Working data below:
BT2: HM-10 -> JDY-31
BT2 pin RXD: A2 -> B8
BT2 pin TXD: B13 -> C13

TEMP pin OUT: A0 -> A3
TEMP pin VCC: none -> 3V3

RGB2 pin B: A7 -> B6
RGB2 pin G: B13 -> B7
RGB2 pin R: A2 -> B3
End of Working data.
Working data below:
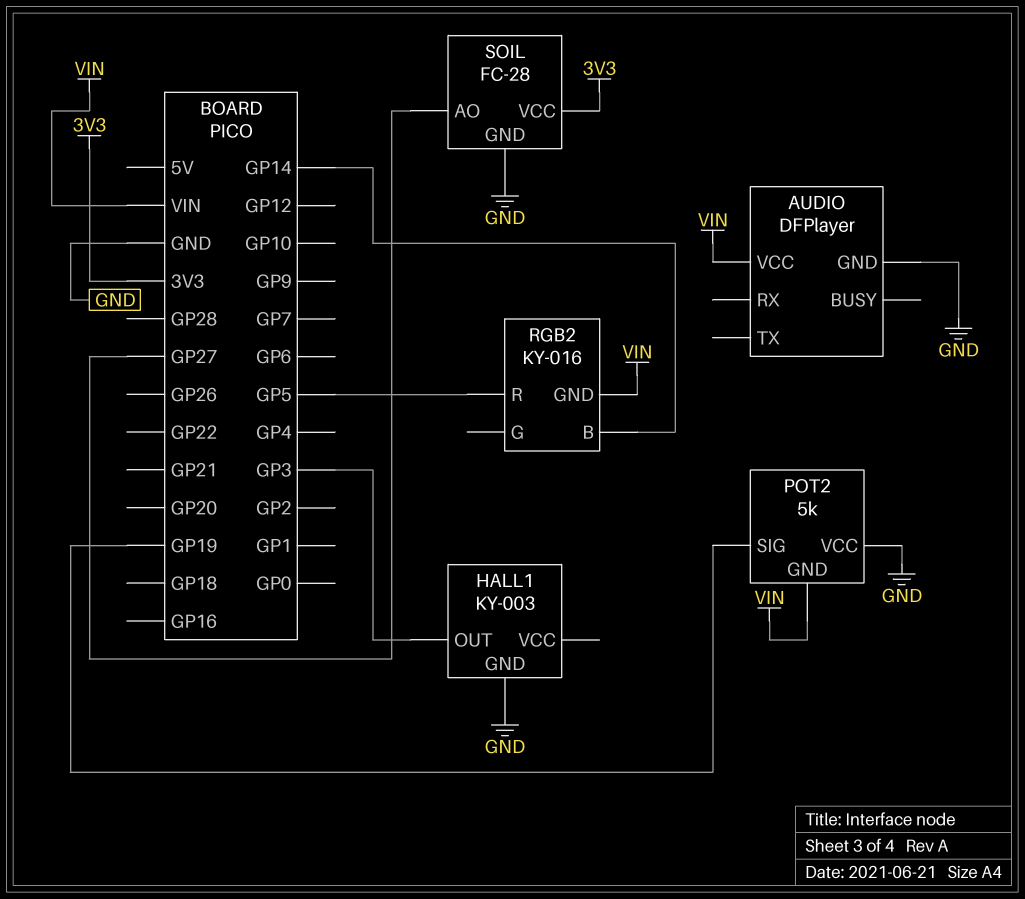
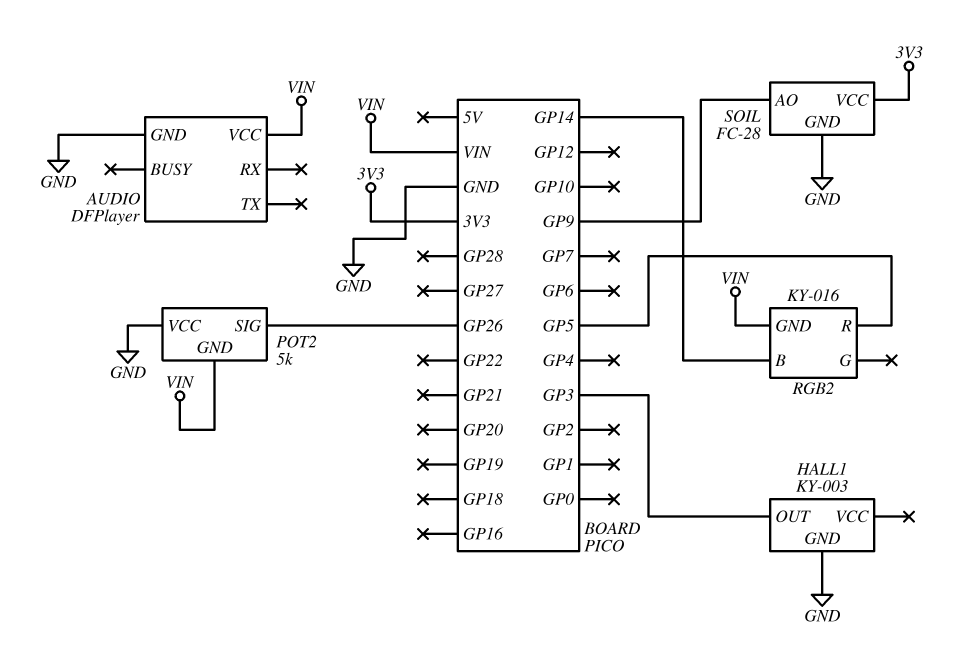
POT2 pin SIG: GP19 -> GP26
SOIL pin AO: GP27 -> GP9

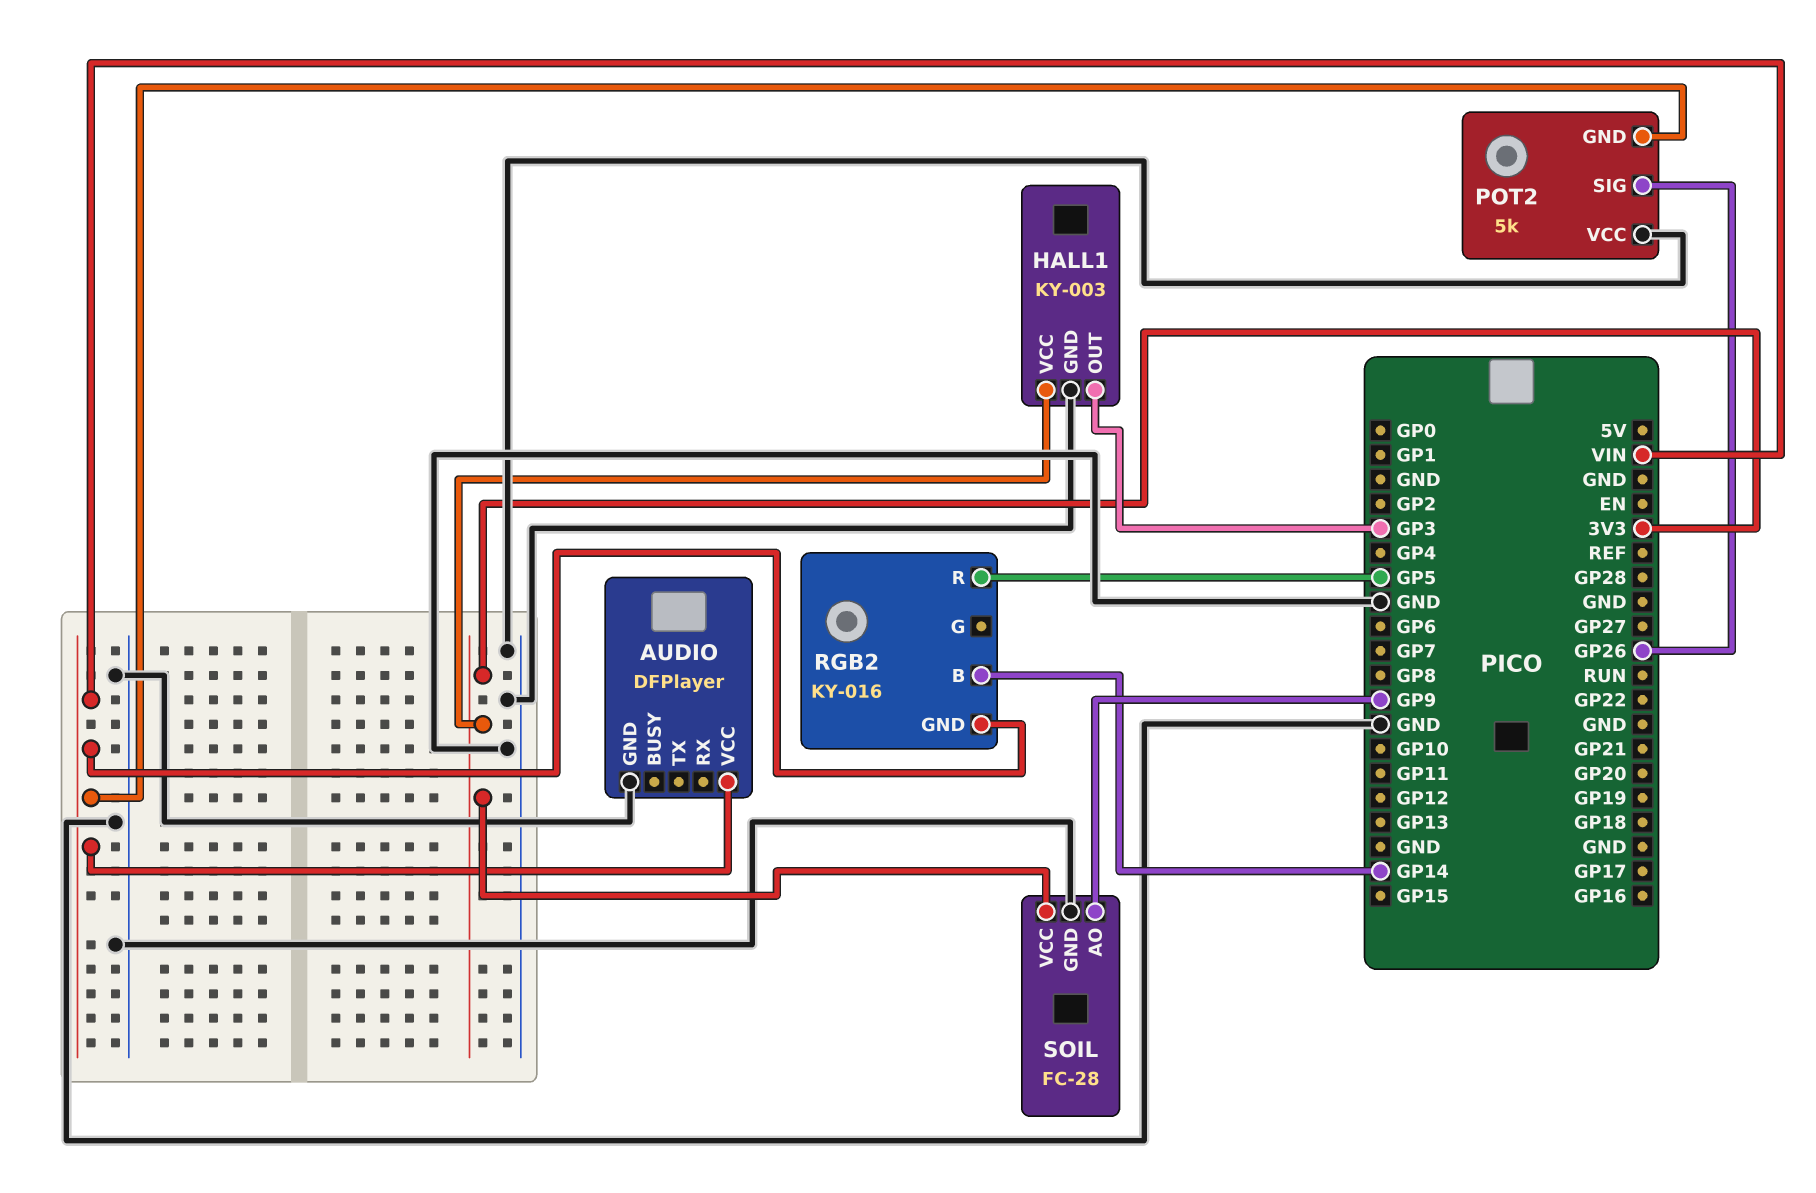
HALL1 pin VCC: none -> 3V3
End of Working data.
■ What is required ■
Return every line holding the word "TEMP" from the records.

■ Result of this exercise ■
TEMP pin OUT: A0 -> A3
TEMP pin VCC: none -> 3V3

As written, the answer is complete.